Task requirements
All entries shown below must be given again word for word.

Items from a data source
*** Begin section ***
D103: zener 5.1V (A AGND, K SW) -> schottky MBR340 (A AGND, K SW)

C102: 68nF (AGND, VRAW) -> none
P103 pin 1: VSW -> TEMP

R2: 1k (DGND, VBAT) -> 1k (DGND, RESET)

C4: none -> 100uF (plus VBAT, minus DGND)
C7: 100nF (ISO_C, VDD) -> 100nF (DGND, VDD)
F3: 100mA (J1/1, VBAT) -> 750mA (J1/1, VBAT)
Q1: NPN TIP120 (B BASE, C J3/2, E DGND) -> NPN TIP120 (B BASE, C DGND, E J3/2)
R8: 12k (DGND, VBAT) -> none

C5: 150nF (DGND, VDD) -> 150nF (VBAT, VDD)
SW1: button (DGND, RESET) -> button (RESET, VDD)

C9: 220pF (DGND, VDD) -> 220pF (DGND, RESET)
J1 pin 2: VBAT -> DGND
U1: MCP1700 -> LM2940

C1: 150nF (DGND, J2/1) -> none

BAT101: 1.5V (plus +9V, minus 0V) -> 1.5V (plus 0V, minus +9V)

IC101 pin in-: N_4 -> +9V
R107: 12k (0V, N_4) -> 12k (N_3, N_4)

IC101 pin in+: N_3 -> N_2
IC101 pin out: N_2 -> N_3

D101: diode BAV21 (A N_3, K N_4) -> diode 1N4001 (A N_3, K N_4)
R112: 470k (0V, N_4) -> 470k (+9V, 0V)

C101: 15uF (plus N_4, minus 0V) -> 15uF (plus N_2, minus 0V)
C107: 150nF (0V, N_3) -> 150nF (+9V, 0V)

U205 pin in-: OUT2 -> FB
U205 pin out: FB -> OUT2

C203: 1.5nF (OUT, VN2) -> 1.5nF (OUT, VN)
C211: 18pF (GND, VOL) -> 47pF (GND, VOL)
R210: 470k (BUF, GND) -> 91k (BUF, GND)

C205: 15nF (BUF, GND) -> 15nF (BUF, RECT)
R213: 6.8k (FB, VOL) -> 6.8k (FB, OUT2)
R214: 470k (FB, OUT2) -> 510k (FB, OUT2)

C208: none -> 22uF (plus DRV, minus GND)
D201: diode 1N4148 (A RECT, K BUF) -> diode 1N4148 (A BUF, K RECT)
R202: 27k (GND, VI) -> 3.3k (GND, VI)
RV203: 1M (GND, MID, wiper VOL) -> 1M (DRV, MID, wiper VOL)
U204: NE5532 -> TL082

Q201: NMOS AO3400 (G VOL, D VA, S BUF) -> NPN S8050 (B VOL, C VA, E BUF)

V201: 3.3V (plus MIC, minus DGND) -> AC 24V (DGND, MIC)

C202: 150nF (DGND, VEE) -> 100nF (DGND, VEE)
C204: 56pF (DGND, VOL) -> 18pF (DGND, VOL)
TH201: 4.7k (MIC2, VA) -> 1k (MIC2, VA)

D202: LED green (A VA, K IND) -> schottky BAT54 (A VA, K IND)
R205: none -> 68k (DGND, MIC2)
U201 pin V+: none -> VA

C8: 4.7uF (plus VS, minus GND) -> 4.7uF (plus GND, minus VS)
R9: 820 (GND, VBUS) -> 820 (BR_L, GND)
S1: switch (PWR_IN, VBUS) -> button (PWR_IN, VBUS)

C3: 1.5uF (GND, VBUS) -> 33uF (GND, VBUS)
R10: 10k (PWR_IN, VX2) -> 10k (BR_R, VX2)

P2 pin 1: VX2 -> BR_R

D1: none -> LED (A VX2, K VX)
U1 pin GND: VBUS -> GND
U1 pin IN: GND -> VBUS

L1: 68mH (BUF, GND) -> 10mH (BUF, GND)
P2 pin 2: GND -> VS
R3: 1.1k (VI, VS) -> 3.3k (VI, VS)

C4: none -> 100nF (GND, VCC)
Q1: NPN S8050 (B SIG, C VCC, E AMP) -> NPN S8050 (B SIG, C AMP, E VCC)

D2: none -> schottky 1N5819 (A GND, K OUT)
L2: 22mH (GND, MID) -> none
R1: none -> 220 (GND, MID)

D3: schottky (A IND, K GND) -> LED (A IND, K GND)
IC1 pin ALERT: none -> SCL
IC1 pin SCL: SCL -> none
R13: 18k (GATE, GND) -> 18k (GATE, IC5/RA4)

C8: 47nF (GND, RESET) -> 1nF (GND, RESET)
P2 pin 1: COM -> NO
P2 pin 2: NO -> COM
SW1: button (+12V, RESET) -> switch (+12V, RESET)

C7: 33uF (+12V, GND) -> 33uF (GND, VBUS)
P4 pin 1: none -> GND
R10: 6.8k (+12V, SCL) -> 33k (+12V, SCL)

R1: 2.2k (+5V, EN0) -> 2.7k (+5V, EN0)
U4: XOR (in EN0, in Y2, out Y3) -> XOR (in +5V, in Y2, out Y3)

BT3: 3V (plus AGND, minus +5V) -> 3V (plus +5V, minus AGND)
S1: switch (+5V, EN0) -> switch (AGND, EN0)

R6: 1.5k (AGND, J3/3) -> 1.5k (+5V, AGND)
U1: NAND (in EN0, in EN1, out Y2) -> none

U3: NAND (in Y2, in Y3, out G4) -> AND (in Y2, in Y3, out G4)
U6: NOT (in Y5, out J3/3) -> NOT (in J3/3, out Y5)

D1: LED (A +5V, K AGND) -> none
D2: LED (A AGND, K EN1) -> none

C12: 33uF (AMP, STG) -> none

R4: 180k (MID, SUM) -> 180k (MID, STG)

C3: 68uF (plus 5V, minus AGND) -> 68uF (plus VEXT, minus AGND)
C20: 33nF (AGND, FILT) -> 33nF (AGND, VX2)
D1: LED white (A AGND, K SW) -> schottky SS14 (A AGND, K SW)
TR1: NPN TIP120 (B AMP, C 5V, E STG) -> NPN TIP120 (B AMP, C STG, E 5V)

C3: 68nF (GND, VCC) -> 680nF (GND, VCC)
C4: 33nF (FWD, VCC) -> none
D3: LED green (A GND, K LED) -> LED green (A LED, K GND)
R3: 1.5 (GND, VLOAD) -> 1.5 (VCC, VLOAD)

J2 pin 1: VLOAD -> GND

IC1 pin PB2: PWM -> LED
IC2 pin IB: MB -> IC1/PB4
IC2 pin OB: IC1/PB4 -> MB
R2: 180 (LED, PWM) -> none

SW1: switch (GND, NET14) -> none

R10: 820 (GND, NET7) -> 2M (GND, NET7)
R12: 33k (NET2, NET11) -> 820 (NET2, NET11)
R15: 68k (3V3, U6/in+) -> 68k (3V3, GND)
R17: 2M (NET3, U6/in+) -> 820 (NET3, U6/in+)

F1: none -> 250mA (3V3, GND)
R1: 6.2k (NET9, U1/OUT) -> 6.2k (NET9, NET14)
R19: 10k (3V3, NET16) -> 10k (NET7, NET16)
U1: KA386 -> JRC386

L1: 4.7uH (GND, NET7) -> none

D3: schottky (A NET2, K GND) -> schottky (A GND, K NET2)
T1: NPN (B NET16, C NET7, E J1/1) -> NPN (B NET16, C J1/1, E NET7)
*** End section ***
Solved problem
D103: zener 5.1V (A AGND, K SW) -> schottky MBR340 (A AGND, K SW)

C102: 68nF (AGND, VRAW) -> none
P103 pin 1: VSW -> TEMP

R2: 1k (DGND, VBAT) -> 1k (DGND, RESET)

C4: none -> 100uF (plus VBAT, minus DGND)
C7: 100nF (ISO_C, VDD) -> 100nF (DGND, VDD)
F3: 100mA (J1/1, VBAT) -> 750mA (J1/1, VBAT)
Q1: NPN TIP120 (B BASE, C J3/2, E DGND) -> NPN TIP120 (B BASE, C DGND, E J3/2)
R8: 12k (DGND, VBAT) -> none

C5: 150nF (DGND, VDD) -> 150nF (VBAT, VDD)
SW1: button (DGND, RESET) -> button (RESET, VDD)

C9: 220pF (DGND, VDD) -> 220pF (DGND, RESET)
J1 pin 2: VBAT -> DGND
U1: MCP1700 -> LM2940

C1: 150nF (DGND, J2/1) -> none

BAT101: 1.5V (plus +9V, minus 0V) -> 1.5V (plus 0V, minus +9V)

IC101 pin in-: N_4 -> +9V
R107: 12k (0V, N_4) -> 12k (N_3, N_4)

IC101 pin in+: N_3 -> N_2
IC101 pin out: N_2 -> N_3

D101: diode BAV21 (A N_3, K N_4) -> diode 1N4001 (A N_3, K N_4)
R112: 470k (0V, N_4) -> 470k (+9V, 0V)

C101: 15uF (plus N_4, minus 0V) -> 15uF (plus N_2, minus 0V)
C107: 150nF (0V, N_3) -> 150nF (+9V, 0V)

U205 pin in-: OUT2 -> FB
U205 pin out: FB -> OUT2

C203: 1.5nF (OUT, VN2) -> 1.5nF (OUT, VN)
C211: 18pF (GND, VOL) -> 47pF (GND, VOL)
R210: 470k (BUF, GND) -> 91k (BUF, GND)

C205: 15nF (BUF, GND) -> 15nF (BUF, RECT)
R213: 6.8k (FB, VOL) -> 6.8k (FB, OUT2)
R214: 470k (FB, OUT2) -> 510k (FB, OUT2)

C208: none -> 22uF (plus DRV, minus GND)
D201: diode 1N4148 (A RECT, K BUF) -> diode 1N4148 (A BUF, K RECT)
R202: 27k (GND, VI) -> 3.3k (GND, VI)
RV203: 1M (GND, MID, wiper VOL) -> 1M (DRV, MID, wiper VOL)
U204: NE5532 -> TL082

Q201: NMOS AO3400 (G VOL, D VA, S BUF) -> NPN S8050 (B VOL, C VA, E BUF)

V201: 3.3V (plus MIC, minus DGND) -> AC 24V (DGND, MIC)

C202: 150nF (DGND, VEE) -> 100nF (DGND, VEE)
C204: 56pF (DGND, VOL) -> 18pF (DGND, VOL)
TH201: 4.7k (MIC2, VA) -> 1k (MIC2, VA)

D202: LED green (A VA, K IND) -> schottky BAT54 (A VA, K IND)
R205: none -> 68k (DGND, MIC2)
U201 pin V+: none -> VA

C8: 4.7uF (plus VS, minus GND) -> 4.7uF (plus GND, minus VS)
R9: 820 (GND, VBUS) -> 820 (BR_L, GND)
S1: switch (PWR_IN, VBUS) -> button (PWR_IN, VBUS)

C3: 1.5uF (GND, VBUS) -> 33uF (GND, VBUS)
R10: 10k (PWR_IN, VX2) -> 10k (BR_R, VX2)

P2 pin 1: VX2 -> BR_R

D1: none -> LED (A VX2, K VX)
U1 pin GND: VBUS -> GND
U1 pin IN: GND -> VBUS

L1: 68mH (BUF, GND) -> 10mH (BUF, GND)
P2 pin 2: GND -> VS
R3: 1.1k (VI, VS) -> 3.3k (VI, VS)

C4: none -> 100nF (GND, VCC)
Q1: NPN S8050 (B SIG, C VCC, E AMP) -> NPN S8050 (B SIG, C AMP, E VCC)

D2: none -> schottky 1N5819 (A GND, K OUT)
L2: 22mH (GND, MID) -> none
R1: none -> 220 (GND, MID)

D3: schottky (A IND, K GND) -> LED (A IND, K GND)
IC1 pin ALERT: none -> SCL
IC1 pin SCL: SCL -> none
R13: 18k (GATE, GND) -> 18k (GATE, IC5/RA4)

C8: 47nF (GND, RESET) -> 1nF (GND, RESET)
P2 pin 1: COM -> NO
P2 pin 2: NO -> COM
SW1: button (+12V, RESET) -> switch (+12V, RESET)

C7: 33uF (+12V, GND) -> 33uF (GND, VBUS)
P4 pin 1: none -> GND
R10: 6.8k (+12V, SCL) -> 33k (+12V, SCL)

R1: 2.2k (+5V, EN0) -> 2.7k (+5V, EN0)
U4: XOR (in EN0, in Y2, out Y3) -> XOR (in +5V, in Y2, out Y3)

BT3: 3V (plus AGND, minus +5V) -> 3V (plus +5V, minus AGND)
S1: switch (+5V, EN0) -> switch (AGND, EN0)

R6: 1.5k (AGND, J3/3) -> 1.5k (+5V, AGND)
U1: NAND (in EN0, in EN1, out Y2) -> none

U3: NAND (in Y2, in Y3, out G4) -> AND (in Y2, in Y3, out G4)
U6: NOT (in Y5, out J3/3) -> NOT (in J3/3, out Y5)

D1: LED (A +5V, K AGND) -> none
D2: LED (A AGND, K EN1) -> none

C12: 33uF (AMP, STG) -> none

R4: 180k (MID, SUM) -> 180k (MID, STG)

C3: 68uF (plus 5V, minus AGND) -> 68uF (plus VEXT, minus AGND)
C20: 33nF (AGND, FILT) -> 33nF (AGND, VX2)
D1: LED white (A AGND, K SW) -> schottky SS14 (A AGND, K SW)
TR1: NPN TIP120 (B AMP, C 5V, E STG) -> NPN TIP120 (B AMP, C STG, E 5V)

C3: 68nF (GND, VCC) -> 680nF (GND, VCC)
C4: 33nF (FWD, VCC) -> none
D3: LED green (A GND, K LED) -> LED green (A LED, K GND)
R3: 1.5 (GND, VLOAD) -> 1.5 (VCC, VLOAD)

J2 pin 1: VLOAD -> GND

IC1 pin PB2: PWM -> LED
IC2 pin IB: MB -> IC1/PB4
IC2 pin OB: IC1/PB4 -> MB
R2: 180 (LED, PWM) -> none

SW1: switch (GND, NET14) -> none

R10: 820 (GND, NET7) -> 2M (GND, NET7)
R12: 33k (NET2, NET11) -> 820 (NET2, NET11)
R15: 68k (3V3, U6/in+) -> 68k (3V3, GND)
R17: 2M (NET3, U6/in+) -> 820 (NET3, U6/in+)

F1: none -> 250mA (3V3, GND)
R1: 6.2k (NET9, U1/OUT) -> 6.2k (NET9, NET14)
R19: 10k (3V3, NET16) -> 10k (NET7, NET16)
U1: KA386 -> JRC386

L1: 4.7uH (GND, NET7) -> none

D3: schottky (A NET2, K GND) -> schottky (A GND, K NET2)
T1: NPN (B NET16, C NET7, E J1/1) -> NPN (B NET16, C J1/1, E NET7)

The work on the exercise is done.